··· RECORDED DATA ···

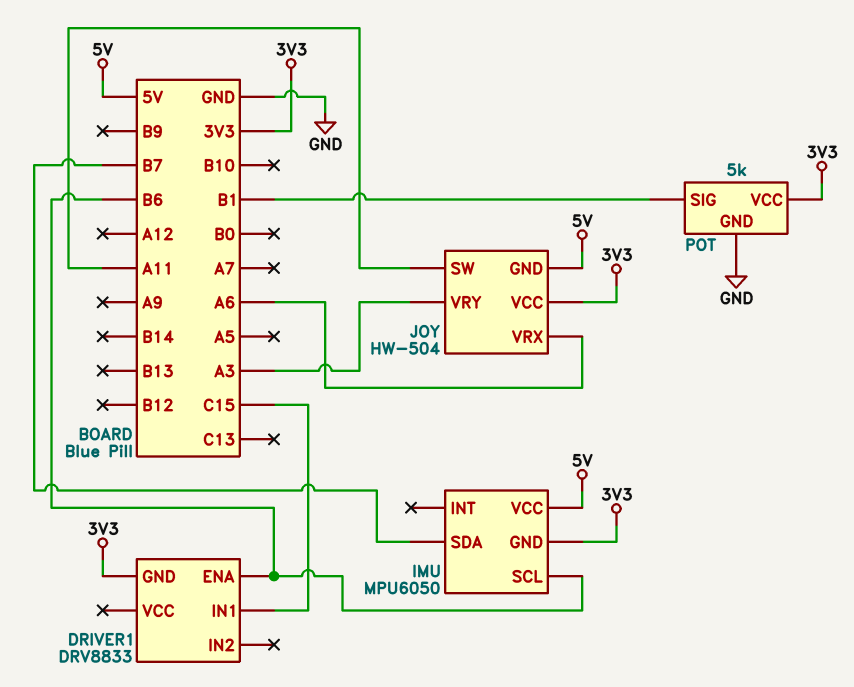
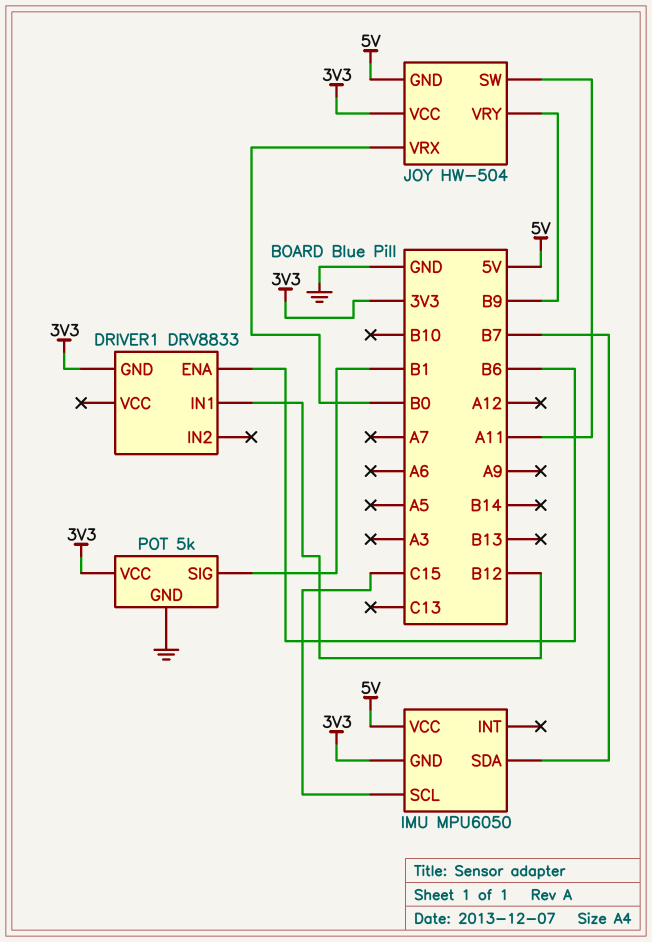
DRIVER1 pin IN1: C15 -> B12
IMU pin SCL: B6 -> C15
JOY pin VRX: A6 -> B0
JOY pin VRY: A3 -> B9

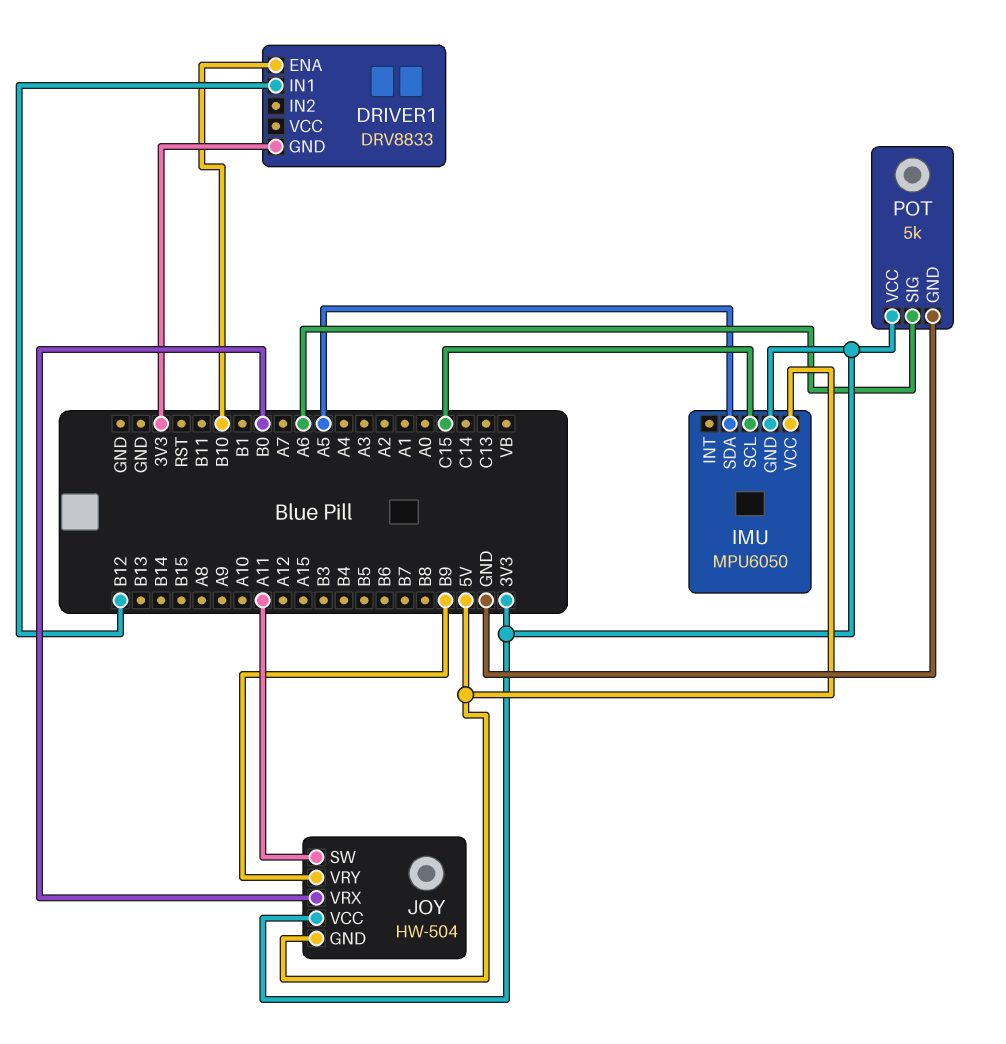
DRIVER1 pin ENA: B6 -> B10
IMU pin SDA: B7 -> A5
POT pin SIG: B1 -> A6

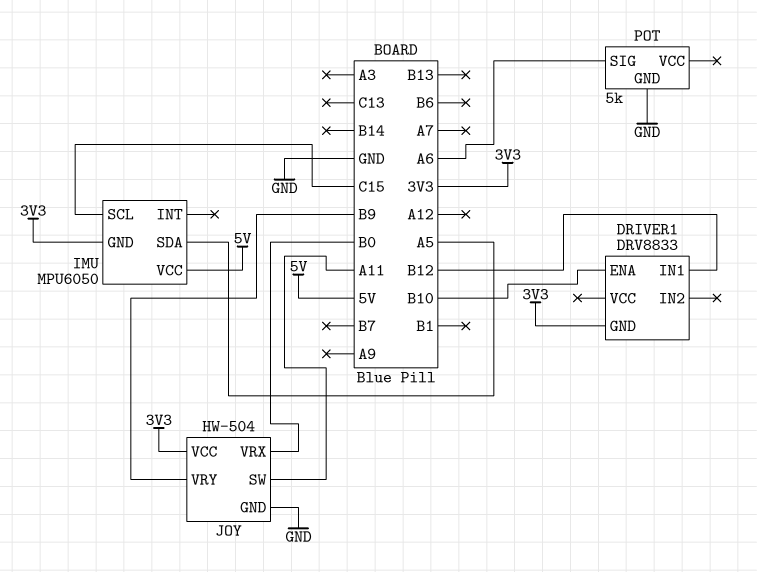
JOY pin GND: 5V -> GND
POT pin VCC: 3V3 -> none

···

[GOAL OF THE EXERCISE]: Strip the images and reproduce the remaining records precisely.

[EXERCISE RESPONSE]:
DRIVER1 pin IN1: C15 -> B12
IMU pin SCL: B6 -> C15
JOY pin VRX: A6 -> B0
JOY pin VRY: A3 -> B9

DRIVER1 pin ENA: B6 -> B10
IMU pin SDA: B7 -> A5
POT pin SIG: B1 -> A6

JOY pin GND: 5V -> GND
POT pin VCC: 3V3 -> none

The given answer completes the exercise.